— What this task involves —
Check each line of the entries for "moved" and report the ones that have it.

***** Supplied entries *****

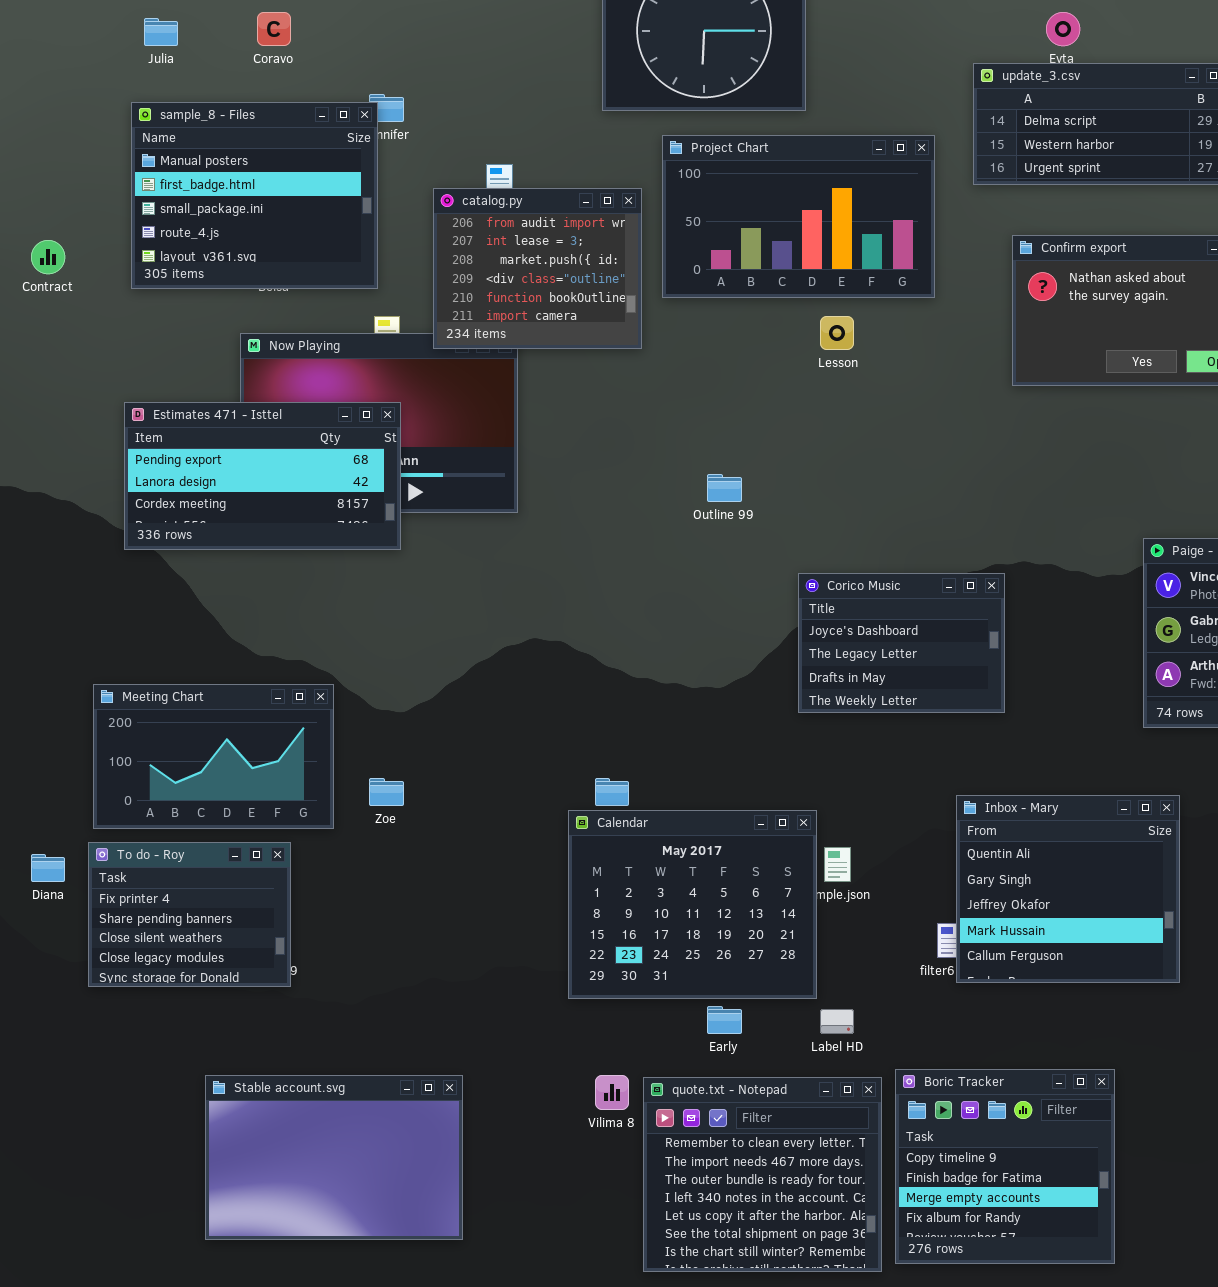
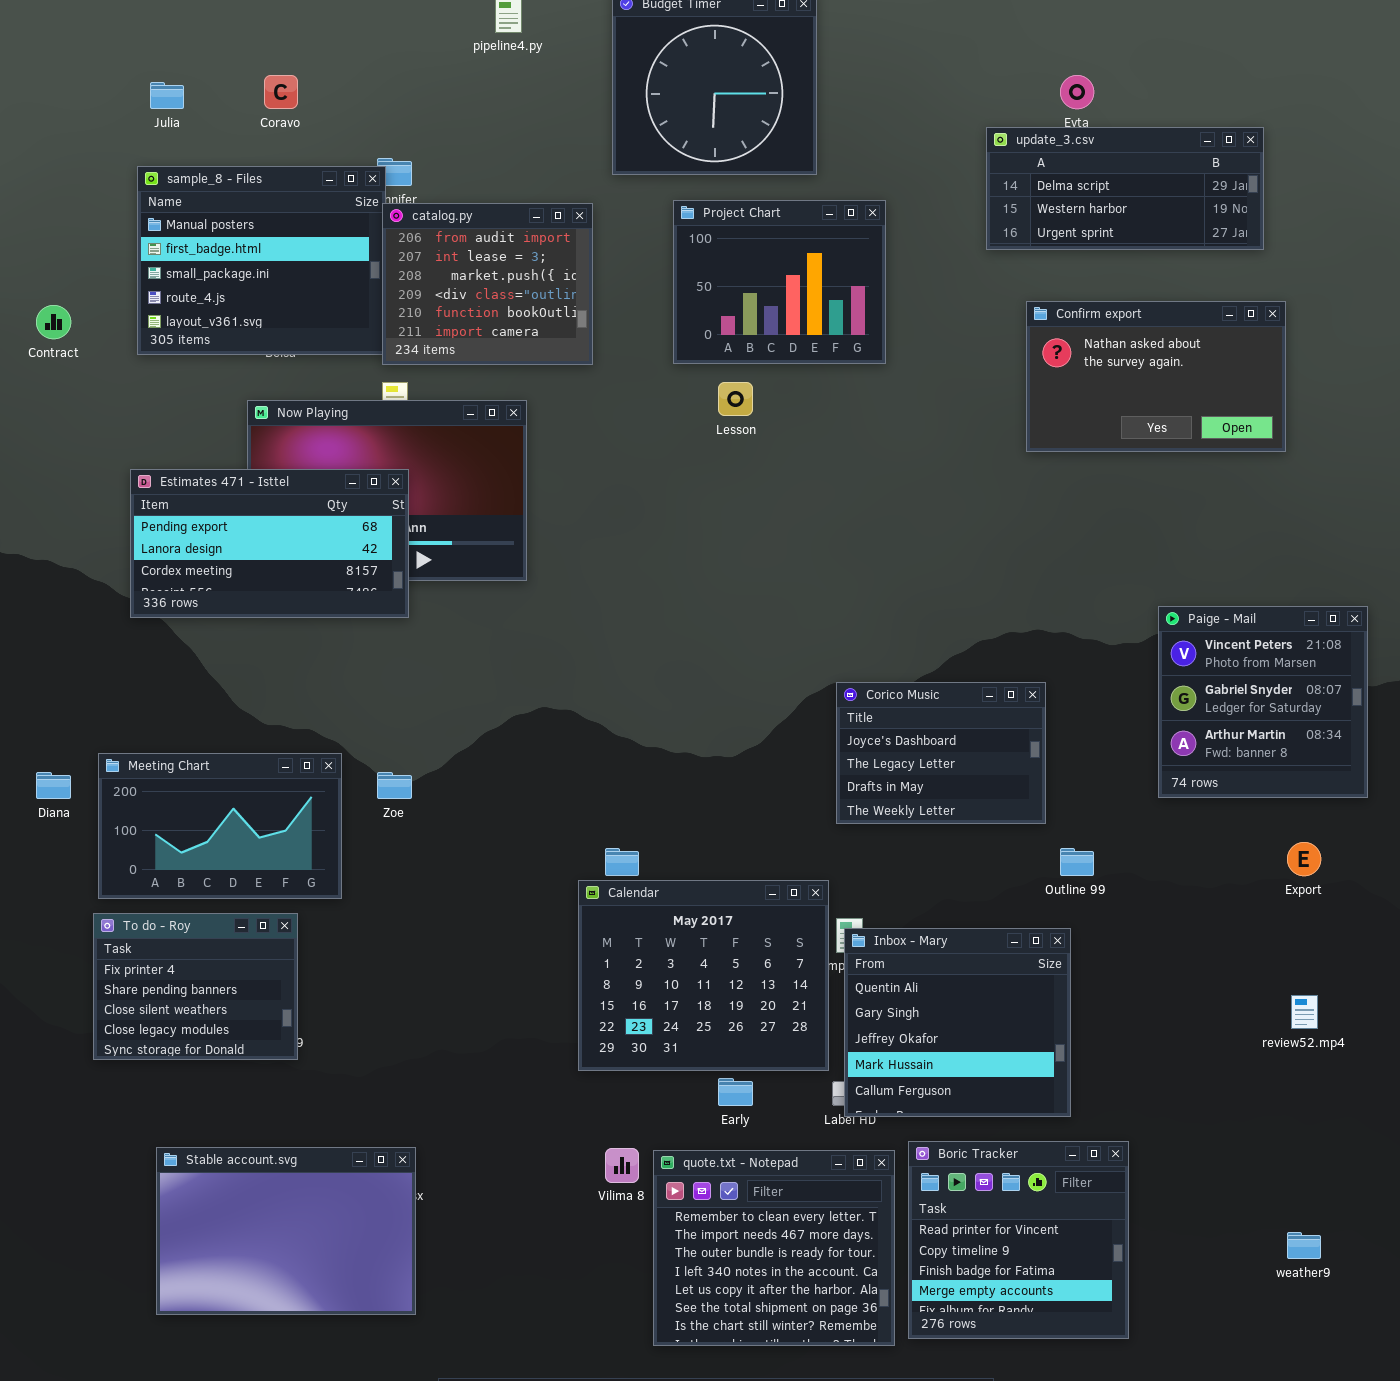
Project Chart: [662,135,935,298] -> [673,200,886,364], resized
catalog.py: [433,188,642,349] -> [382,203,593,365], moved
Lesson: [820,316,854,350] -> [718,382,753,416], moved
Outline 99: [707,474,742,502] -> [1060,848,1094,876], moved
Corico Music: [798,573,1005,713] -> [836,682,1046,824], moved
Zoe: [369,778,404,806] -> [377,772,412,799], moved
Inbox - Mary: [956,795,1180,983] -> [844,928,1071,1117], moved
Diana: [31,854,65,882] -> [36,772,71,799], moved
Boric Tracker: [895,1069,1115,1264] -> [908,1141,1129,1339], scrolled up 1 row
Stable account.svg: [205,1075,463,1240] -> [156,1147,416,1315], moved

*****

— Task output —
catalog.py: [433,188,642,349] -> [382,203,593,365], moved
Lesson: [820,316,854,350] -> [718,382,753,416], moved
Outline 99: [707,474,742,502] -> [1060,848,1094,876], moved
Corico Music: [798,573,1005,713] -> [836,682,1046,824], moved
Zoe: [369,778,404,806] -> [377,772,412,799], moved
Inbox - Mary: [956,795,1180,983] -> [844,928,1071,1117], moved
Diana: [31,854,65,882] -> [36,772,71,799], moved
Stable account.svg: [205,1075,463,1240] -> [156,1147,416,1315], moved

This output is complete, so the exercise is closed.